[[ Data listing, beginning ]]
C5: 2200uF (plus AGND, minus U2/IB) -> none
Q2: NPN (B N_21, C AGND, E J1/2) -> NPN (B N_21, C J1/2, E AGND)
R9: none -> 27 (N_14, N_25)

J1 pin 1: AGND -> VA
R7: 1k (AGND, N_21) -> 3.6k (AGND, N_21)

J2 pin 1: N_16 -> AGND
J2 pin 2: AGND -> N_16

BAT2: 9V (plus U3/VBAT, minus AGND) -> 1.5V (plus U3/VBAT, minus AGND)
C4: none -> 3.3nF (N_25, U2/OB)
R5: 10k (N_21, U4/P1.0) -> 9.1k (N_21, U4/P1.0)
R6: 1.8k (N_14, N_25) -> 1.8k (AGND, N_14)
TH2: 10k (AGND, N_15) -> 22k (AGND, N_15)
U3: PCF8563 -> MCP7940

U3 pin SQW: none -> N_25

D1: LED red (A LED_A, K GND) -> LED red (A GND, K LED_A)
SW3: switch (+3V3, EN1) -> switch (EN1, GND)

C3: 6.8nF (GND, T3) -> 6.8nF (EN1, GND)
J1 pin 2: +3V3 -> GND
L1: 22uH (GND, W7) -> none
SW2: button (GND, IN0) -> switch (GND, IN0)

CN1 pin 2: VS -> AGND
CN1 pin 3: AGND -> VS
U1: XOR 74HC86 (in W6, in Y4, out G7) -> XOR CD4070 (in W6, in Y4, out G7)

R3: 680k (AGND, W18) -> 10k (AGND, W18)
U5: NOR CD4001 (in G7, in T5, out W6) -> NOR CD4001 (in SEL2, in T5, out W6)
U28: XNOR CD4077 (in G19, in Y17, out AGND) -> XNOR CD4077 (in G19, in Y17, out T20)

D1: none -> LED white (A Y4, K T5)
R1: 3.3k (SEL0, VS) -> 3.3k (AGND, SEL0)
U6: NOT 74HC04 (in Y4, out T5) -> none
[[ Data listing, end ]]
- Work item: With both ends included, please retype exactly the lines from the line containing "R1: 3.3k (SEL0, VS) -> 3.3k (AGND, SEL0)" to the final line of the data.

- Written solution:
R1: 3.3k (SEL0, VS) -> 3.3k (AGND, SEL0)
U6: NOT 74HC04 (in Y4, out T5) -> none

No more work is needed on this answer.